--- DATA FOR PROCESSING ---

=== Begin Enclosure ===

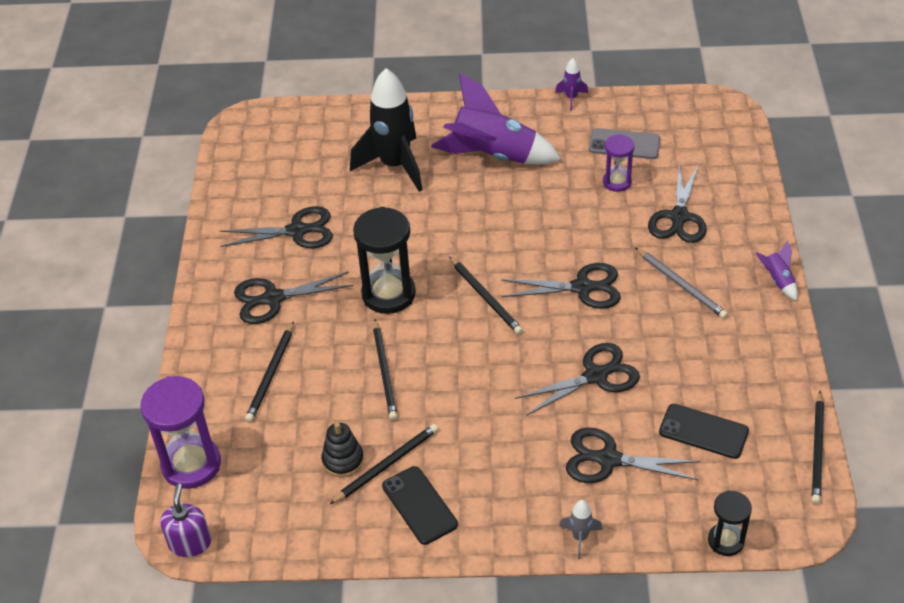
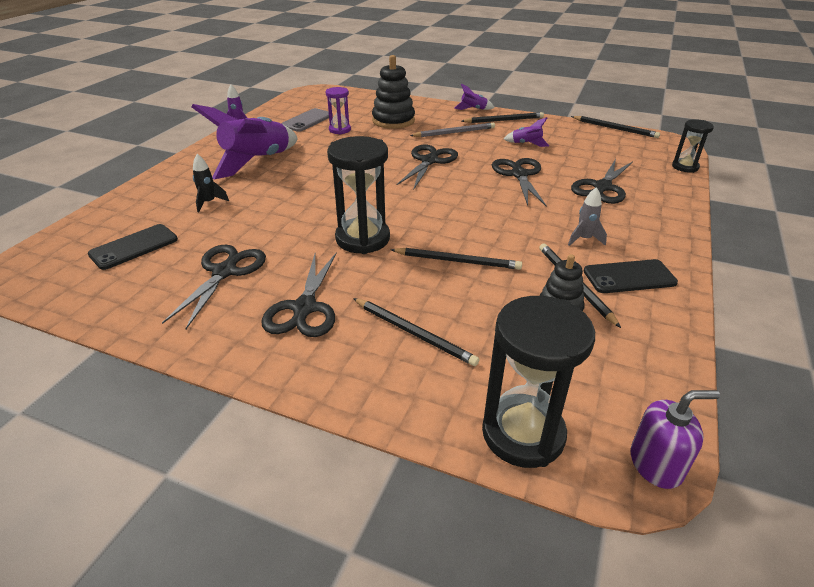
camera: 70 degrees left, 10 degrees down
purple hourglass [140,376,221,489] -> black hourglass [482,296,595,468]
purple soap dispenser [160,484,211,557] -> purple soap dispenser turned 150 degrees clockwise [631,390,720,489]
black rocket [350,68,423,192] -> black rocket [193,154,229,212], size x0.43
black pencil [449,256,523,334] -> black pencil moved to [462,112,544,123]
grey rocket [559,500,603,559] -> grey rocket moved to [568,187,607,246]
black scissors [648,164,707,243] -> black stacking toy [372,55,415,129]
black phone [659,404,749,459] -> black phone moved to [88,224,178,270]
none -> purple rocket [504,117,549,147]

=== End Enclosure ===

--- ABOUT THIS EXERCISE ---
Count every line above that holds the string "degrees" and give the total, nothing more.

--- TASK RESPONSE ---
2